(Collected data)
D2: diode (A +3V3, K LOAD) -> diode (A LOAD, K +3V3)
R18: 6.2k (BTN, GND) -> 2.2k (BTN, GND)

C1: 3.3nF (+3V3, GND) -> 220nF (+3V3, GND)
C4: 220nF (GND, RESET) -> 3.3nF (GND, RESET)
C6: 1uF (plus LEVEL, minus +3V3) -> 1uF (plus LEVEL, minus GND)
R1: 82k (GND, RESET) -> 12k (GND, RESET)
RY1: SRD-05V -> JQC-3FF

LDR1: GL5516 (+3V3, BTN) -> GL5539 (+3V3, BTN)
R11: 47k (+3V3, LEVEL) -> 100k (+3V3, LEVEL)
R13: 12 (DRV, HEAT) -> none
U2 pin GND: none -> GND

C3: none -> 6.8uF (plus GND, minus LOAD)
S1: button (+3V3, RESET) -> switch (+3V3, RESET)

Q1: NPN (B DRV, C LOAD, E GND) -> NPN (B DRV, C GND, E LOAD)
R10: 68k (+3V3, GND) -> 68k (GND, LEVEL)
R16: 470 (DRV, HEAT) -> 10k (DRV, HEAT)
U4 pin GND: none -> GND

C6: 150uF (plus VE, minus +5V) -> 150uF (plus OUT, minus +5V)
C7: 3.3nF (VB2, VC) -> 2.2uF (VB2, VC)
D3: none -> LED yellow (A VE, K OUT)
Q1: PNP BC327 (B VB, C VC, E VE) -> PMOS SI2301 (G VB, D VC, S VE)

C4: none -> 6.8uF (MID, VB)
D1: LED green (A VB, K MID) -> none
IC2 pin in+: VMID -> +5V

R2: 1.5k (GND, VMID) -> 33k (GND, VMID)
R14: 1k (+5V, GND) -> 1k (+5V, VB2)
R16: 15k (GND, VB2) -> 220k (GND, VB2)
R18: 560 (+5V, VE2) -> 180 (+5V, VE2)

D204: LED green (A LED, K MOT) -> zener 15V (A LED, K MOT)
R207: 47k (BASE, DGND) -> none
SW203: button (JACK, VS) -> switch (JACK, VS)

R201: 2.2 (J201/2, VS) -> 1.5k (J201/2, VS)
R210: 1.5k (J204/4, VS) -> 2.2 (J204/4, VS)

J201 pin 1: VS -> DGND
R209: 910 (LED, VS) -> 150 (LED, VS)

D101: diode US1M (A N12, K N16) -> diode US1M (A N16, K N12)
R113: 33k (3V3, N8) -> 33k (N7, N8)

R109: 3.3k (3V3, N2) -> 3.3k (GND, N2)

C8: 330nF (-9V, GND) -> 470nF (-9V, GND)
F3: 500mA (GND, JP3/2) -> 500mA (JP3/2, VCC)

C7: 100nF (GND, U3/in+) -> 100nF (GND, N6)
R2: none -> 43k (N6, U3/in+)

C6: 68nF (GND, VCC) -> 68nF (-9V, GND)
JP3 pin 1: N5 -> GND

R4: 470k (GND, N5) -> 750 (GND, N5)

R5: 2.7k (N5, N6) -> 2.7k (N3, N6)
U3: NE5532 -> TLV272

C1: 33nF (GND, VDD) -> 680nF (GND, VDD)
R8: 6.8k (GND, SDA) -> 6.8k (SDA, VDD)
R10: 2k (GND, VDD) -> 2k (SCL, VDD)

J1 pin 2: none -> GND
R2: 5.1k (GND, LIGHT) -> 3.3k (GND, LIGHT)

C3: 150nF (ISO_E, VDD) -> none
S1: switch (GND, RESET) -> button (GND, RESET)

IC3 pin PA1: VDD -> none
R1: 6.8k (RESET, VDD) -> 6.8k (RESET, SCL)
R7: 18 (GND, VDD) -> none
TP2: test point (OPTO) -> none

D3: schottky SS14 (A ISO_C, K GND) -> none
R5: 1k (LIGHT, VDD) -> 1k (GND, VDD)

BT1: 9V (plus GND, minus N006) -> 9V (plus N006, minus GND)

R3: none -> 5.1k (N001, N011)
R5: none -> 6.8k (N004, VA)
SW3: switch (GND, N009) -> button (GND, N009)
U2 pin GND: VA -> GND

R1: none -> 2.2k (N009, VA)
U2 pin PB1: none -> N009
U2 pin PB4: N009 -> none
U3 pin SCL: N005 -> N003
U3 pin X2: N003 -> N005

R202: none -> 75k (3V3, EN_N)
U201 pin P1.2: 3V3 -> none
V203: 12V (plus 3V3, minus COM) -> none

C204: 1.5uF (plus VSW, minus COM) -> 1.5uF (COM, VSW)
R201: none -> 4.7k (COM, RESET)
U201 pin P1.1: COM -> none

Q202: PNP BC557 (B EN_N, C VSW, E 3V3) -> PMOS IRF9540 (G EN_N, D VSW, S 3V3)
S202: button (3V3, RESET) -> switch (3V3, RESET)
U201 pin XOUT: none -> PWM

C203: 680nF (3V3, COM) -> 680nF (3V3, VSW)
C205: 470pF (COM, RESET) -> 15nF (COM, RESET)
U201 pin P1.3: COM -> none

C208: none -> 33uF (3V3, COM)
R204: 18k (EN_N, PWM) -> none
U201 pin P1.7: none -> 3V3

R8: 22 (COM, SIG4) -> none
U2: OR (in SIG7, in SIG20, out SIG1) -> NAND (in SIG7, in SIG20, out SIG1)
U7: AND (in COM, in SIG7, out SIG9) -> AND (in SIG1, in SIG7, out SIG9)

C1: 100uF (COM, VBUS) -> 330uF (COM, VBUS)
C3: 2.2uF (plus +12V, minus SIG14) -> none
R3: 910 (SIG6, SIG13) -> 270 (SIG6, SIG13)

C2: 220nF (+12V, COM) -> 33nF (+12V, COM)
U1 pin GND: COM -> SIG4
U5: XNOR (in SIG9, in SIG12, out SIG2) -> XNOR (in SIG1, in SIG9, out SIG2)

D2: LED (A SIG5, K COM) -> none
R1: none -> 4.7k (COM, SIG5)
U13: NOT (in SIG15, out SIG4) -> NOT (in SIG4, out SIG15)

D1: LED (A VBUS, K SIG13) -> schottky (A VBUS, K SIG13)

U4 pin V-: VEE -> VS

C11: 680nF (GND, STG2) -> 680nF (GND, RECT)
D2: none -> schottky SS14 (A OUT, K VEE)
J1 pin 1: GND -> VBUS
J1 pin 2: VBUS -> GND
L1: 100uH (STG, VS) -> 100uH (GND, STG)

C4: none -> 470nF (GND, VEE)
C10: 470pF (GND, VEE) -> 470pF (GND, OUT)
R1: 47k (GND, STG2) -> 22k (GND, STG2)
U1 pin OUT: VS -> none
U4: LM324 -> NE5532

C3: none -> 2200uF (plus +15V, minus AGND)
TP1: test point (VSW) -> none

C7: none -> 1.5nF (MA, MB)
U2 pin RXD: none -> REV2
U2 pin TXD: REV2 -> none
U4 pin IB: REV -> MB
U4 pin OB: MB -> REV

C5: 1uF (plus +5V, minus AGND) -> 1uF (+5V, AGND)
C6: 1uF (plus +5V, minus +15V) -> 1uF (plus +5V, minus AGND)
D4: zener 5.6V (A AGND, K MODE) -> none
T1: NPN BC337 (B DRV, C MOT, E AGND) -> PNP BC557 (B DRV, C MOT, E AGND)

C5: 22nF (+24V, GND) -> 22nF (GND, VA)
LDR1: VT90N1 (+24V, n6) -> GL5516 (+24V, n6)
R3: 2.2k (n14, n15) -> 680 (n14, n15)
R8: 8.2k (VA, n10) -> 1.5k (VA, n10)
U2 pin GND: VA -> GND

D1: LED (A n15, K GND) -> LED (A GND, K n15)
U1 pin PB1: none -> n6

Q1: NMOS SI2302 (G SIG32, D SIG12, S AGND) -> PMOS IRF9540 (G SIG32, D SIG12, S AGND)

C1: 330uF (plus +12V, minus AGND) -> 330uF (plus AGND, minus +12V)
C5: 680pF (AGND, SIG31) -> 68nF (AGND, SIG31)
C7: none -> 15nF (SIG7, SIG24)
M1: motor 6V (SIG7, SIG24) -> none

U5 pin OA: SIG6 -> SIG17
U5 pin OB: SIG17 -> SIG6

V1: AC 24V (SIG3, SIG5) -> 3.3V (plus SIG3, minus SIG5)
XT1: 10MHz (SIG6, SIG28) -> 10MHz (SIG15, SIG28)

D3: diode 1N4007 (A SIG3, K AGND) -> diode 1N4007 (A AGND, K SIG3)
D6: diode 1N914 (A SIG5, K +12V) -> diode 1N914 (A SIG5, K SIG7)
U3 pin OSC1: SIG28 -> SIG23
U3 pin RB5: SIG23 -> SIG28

DESCRIPTION OF THE TASK — Reproduce the records above exactly, from the first line through the line containing "S1: button (+3V3, RESET)", and output nothing else.

EXERCISE RESPONSE —
D2: diode (A +3V3, K LOAD) -> diode (A LOAD, K +3V3)
R18: 6.2k (BTN, GND) -> 2.2k (BTN, GND)

C1: 3.3nF (+3V3, GND) -> 220nF (+3V3, GND)
C4: 220nF (GND, RESET) -> 3.3nF (GND, RESET)
C6: 1uF (plus LEVEL, minus +3V3) -> 1uF (plus LEVEL, minus GND)
R1: 82k (GND, RESET) -> 12k (GND, RESET)
RY1: SRD-05V -> JQC-3FF

LDR1: GL5516 (+3V3, BTN) -> GL5539 (+3V3, BTN)
R11: 47k (+3V3, LEVEL) -> 100k (+3V3, LEVEL)
R13: 12 (DRV, HEAT) -> none
U2 pin GND: none -> GND

C3: none -> 6.8uF (plus GND, minus LOAD)
S1: button (+3V3, RESET) -> switch (+3V3, RESET)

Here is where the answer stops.